→ **ASSIGNED TASK**:
Because the pictures are not wanted, reproduce the rest of the records below exactly as they stand.

****************

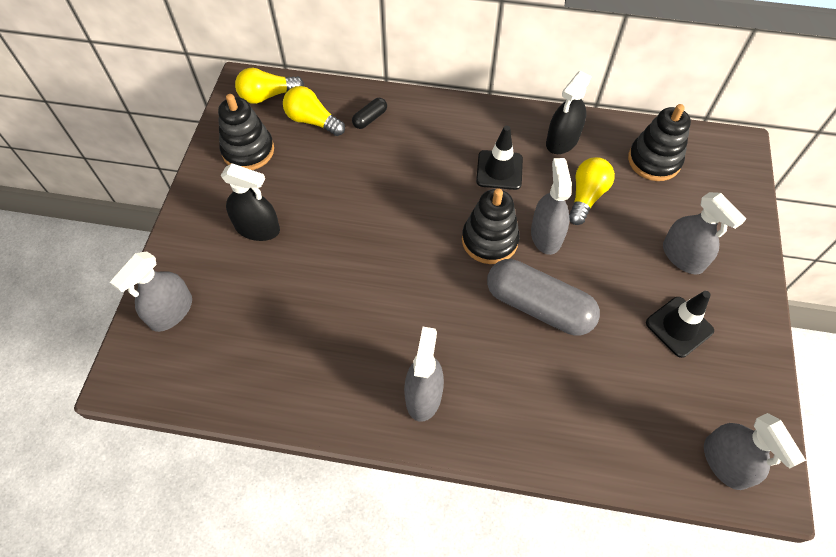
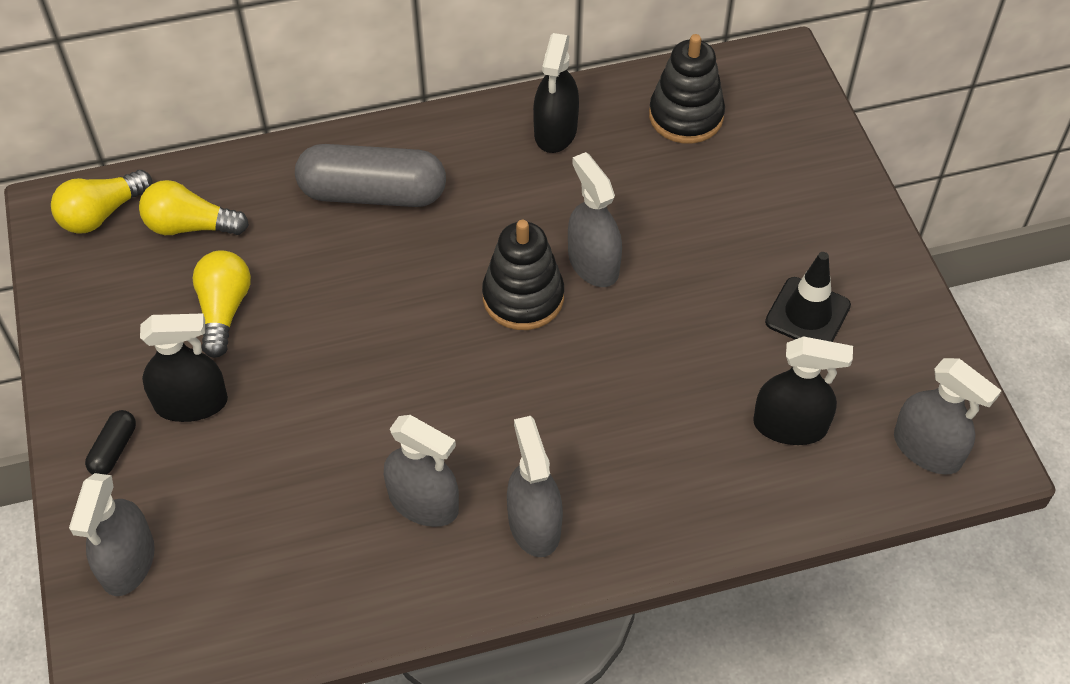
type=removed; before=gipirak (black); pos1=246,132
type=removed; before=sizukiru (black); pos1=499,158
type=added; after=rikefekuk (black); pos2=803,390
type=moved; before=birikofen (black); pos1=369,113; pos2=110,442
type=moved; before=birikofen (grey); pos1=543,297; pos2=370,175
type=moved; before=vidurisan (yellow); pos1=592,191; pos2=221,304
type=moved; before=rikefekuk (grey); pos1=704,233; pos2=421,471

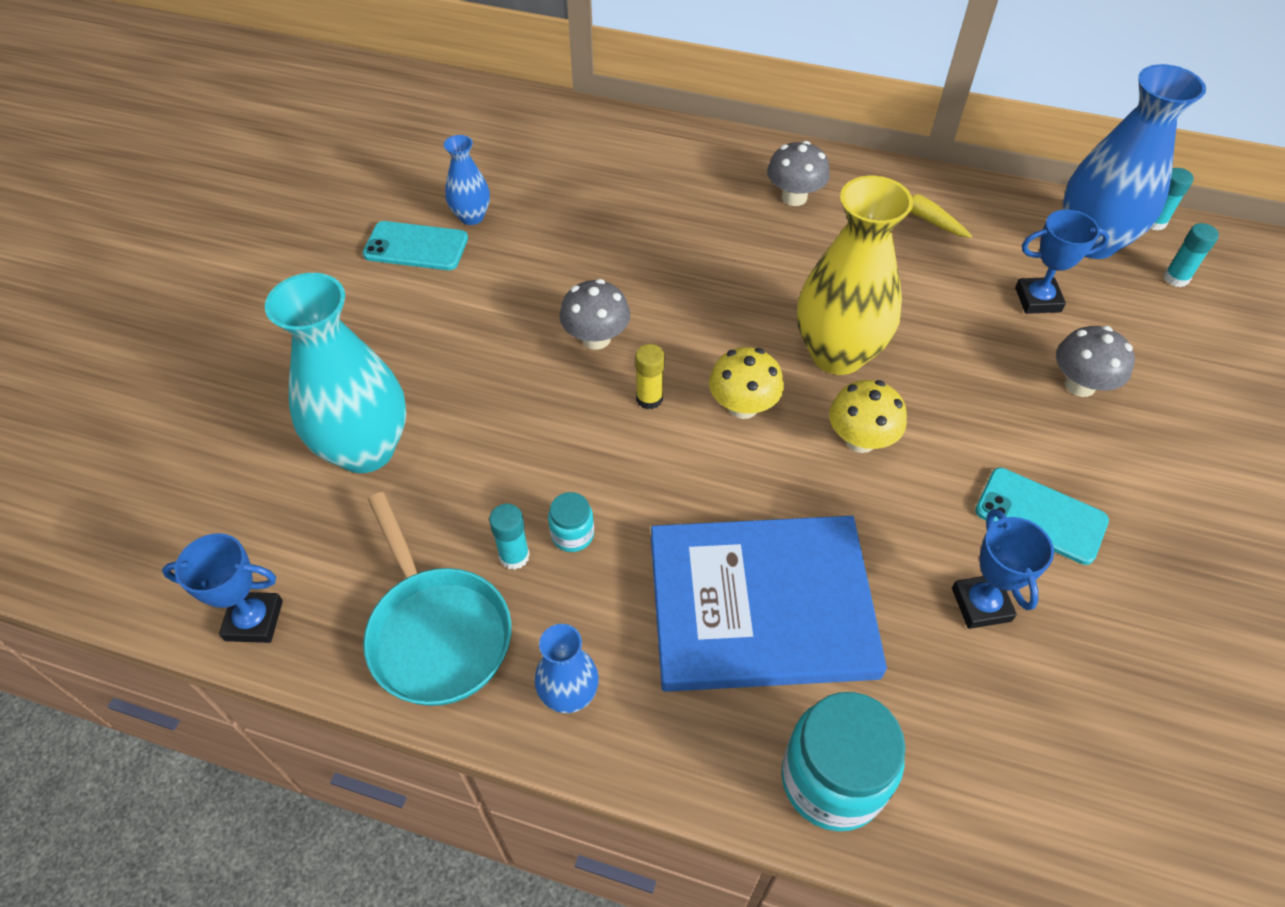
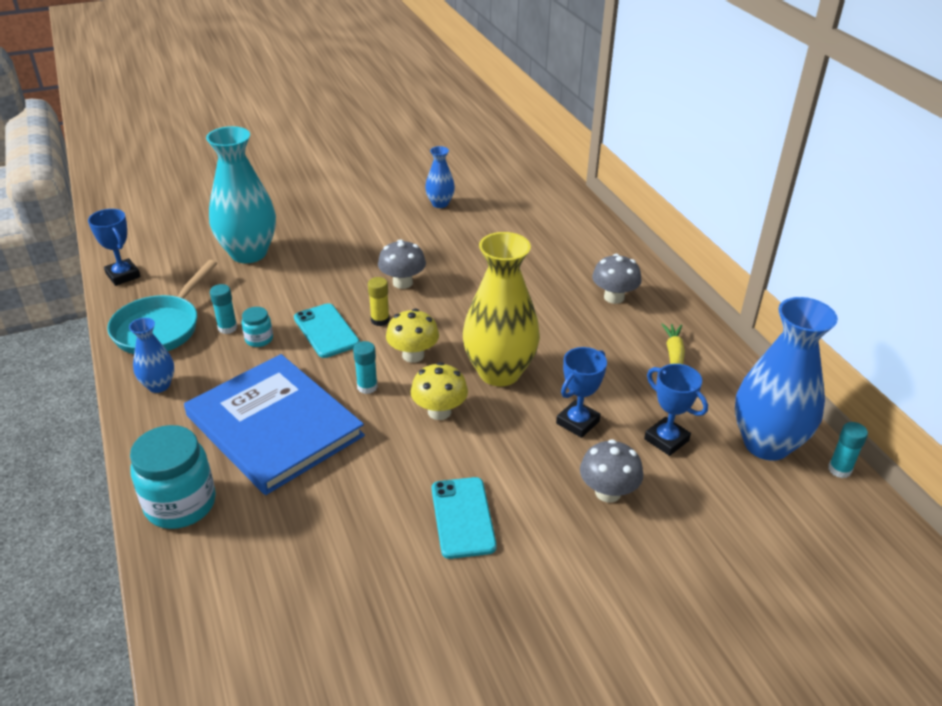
type=moved; before=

****************

→ **OUTPUT FOR THIS EXERCISE**:
type=removed; before=gipirak (black); pos1=246,132
type=removed; before=sizukiru (black); pos1=499,158
type=added; after=rikefekuk (black); pos2=803,390
type=moved; before=birikofen (black); pos1=369,113; pos2=110,442
type=moved; before=birikofen (grey); pos1=543,297; pos2=370,175
type=moved; before=vidurisan (yellow); pos1=592,191; pos2=221,304
type=moved; before=rikefekuk (grey); pos1=704,233; pos2=421,471

type=moved; before=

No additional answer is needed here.